» **DATASET**:
——
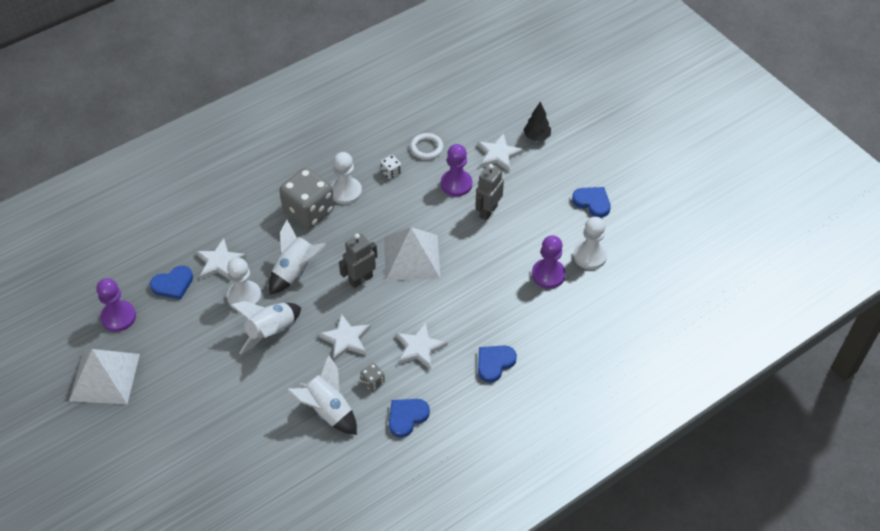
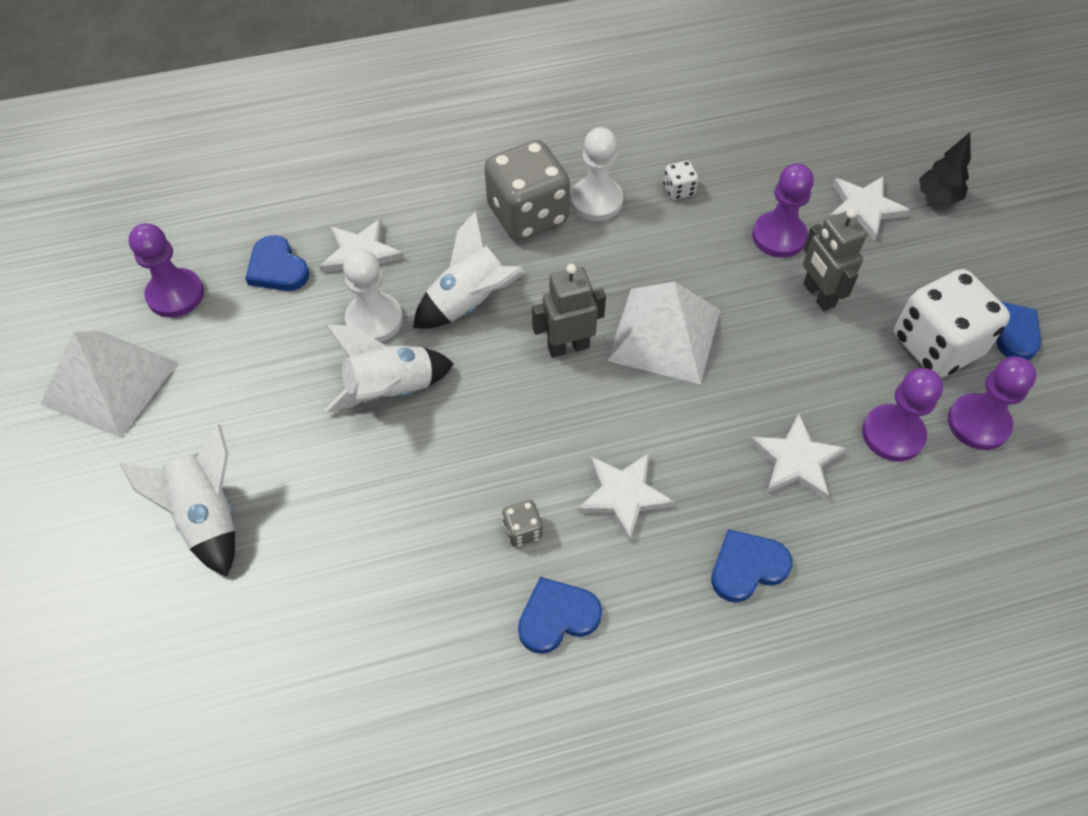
camera: 20 degrees right, 5 degrees up
(173, 284) = (277, 268): blue heart -> blue heart turned 60 degrees clockwise
(328, 410) = (428, 557): white rocket -> white rocket (207, 517)
(346, 339) = (506, 440): white star -> white star (796, 461)
(426, 148) = (749, 168): white ring -> none
(488, 211) = (818, 295): grey robot -> grey robot turned 75 degrees counterclockwise
(558, 221) = (936, 346): none -> white dice
(590, 256) = (978, 423): white pawn -> purple pawn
——
» **PROMPT**: The whole listing must come back verbatim, with no pictures included.

» **SOLUTION TO THE PROBLEM**:
camera: 20 degrees right, 5 degrees up
(173, 284) = (277, 268): blue heart -> blue heart turned 60 degrees clockwise
(328, 410) = (428, 557): white rocket -> white rocket (207, 517)
(346, 339) = (506, 440): white star -> white star (796, 461)
(426, 148) = (749, 168): white ring -> none
(488, 211) = (818, 295): grey robot -> grey robot turned 75 degrees counterclockwise
(558, 221) = (936, 346): none -> white dice
(590, 256) = (978, 423): white pawn -> purple pawn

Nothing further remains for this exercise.